DATA SHOWN:
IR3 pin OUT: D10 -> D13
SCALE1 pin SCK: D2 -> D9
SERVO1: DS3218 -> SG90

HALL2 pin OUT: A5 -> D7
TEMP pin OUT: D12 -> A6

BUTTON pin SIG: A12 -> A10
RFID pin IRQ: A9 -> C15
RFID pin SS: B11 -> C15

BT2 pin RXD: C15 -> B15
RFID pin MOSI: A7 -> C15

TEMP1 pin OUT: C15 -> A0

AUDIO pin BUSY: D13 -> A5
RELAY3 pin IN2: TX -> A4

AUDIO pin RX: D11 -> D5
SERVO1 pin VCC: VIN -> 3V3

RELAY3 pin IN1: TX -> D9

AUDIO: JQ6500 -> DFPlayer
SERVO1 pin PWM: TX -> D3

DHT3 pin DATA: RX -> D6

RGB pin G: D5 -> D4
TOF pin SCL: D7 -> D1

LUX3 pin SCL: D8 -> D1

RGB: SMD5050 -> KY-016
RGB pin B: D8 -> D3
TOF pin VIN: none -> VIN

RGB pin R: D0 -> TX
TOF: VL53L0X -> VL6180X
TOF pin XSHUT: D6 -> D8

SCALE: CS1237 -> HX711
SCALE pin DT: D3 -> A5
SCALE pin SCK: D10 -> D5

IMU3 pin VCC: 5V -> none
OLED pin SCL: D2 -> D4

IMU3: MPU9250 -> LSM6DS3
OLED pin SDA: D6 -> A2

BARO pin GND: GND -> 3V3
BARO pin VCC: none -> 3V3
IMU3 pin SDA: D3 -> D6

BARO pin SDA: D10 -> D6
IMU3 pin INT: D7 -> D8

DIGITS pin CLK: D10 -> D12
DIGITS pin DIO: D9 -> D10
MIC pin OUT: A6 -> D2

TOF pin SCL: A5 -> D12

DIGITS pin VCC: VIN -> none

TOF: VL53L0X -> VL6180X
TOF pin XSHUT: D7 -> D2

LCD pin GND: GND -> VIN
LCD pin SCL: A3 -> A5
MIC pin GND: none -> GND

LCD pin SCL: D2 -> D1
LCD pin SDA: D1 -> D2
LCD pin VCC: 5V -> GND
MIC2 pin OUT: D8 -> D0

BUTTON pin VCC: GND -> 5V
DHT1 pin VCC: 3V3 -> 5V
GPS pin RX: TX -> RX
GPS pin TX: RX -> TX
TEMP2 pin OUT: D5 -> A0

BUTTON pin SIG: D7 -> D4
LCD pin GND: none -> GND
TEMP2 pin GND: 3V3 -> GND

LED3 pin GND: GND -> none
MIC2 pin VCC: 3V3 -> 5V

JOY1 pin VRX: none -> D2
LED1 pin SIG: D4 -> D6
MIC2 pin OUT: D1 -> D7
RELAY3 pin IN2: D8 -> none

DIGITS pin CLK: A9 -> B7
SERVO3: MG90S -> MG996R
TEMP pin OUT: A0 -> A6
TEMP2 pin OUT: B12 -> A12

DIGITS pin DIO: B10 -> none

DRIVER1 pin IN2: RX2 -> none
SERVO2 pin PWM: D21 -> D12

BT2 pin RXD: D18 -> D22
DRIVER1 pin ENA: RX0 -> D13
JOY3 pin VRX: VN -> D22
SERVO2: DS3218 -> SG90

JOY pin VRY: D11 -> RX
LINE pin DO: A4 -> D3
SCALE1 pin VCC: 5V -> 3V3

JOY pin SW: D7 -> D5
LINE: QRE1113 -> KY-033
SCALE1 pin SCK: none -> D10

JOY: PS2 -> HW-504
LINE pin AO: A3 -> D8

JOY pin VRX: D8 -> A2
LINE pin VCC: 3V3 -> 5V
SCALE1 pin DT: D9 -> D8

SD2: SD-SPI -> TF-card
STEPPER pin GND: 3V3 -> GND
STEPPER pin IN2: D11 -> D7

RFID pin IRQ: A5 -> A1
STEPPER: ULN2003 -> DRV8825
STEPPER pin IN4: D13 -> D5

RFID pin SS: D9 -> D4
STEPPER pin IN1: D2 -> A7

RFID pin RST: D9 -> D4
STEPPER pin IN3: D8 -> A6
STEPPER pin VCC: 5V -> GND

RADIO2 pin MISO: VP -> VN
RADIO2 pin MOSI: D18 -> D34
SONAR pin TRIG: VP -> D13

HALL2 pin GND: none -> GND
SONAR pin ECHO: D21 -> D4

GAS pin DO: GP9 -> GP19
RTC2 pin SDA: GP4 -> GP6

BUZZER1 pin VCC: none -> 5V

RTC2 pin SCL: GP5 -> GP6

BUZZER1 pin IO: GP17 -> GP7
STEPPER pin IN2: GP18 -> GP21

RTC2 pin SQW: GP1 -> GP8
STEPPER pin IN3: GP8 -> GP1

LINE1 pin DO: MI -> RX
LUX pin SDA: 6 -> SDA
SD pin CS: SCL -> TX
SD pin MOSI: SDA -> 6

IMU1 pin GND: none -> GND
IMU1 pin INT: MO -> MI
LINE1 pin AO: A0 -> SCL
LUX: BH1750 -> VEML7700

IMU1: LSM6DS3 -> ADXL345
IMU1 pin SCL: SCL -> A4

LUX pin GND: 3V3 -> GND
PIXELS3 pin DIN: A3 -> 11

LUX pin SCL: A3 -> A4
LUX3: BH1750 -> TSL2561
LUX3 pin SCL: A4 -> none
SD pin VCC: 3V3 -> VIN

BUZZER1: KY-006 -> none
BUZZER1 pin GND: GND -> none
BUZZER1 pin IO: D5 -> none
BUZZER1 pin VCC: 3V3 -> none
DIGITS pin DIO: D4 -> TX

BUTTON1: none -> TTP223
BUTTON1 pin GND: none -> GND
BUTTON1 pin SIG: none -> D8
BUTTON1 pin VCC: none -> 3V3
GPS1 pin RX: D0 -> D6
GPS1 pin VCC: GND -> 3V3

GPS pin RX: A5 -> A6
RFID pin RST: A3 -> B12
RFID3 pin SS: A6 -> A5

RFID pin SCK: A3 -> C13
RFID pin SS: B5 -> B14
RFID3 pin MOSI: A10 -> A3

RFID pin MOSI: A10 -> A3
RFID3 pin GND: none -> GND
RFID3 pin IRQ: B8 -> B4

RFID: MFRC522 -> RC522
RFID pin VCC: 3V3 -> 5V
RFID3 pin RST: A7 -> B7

WORK INSTRUCTION: Your task is to retype the entries verbatim, starting with the line that holds "DHT1 pin VCC: 3V3 -> 5V" and stopping after the line that holds "RELAY3 pin IN2: D8 -> none".

ANSWER BELOW:
DHT1 pin VCC: 3V3 -> 5V
GPS pin RX: TX -> RX
GPS pin TX: RX -> TX
TEMP2 pin OUT: D5 -> A0

BUTTON pin SIG: D7 -> D4
LCD pin GND: none -> GND
TEMP2 pin GND: 3V3 -> GND

LED3 pin GND: GND -> none
MIC2 pin VCC: 3V3 -> 5V

JOY1 pin VRX: none -> D2
LED1 pin SIG: D4 -> D6
MIC2 pin OUT: D1 -> D7
RELAY3 pin IN2: D8 -> none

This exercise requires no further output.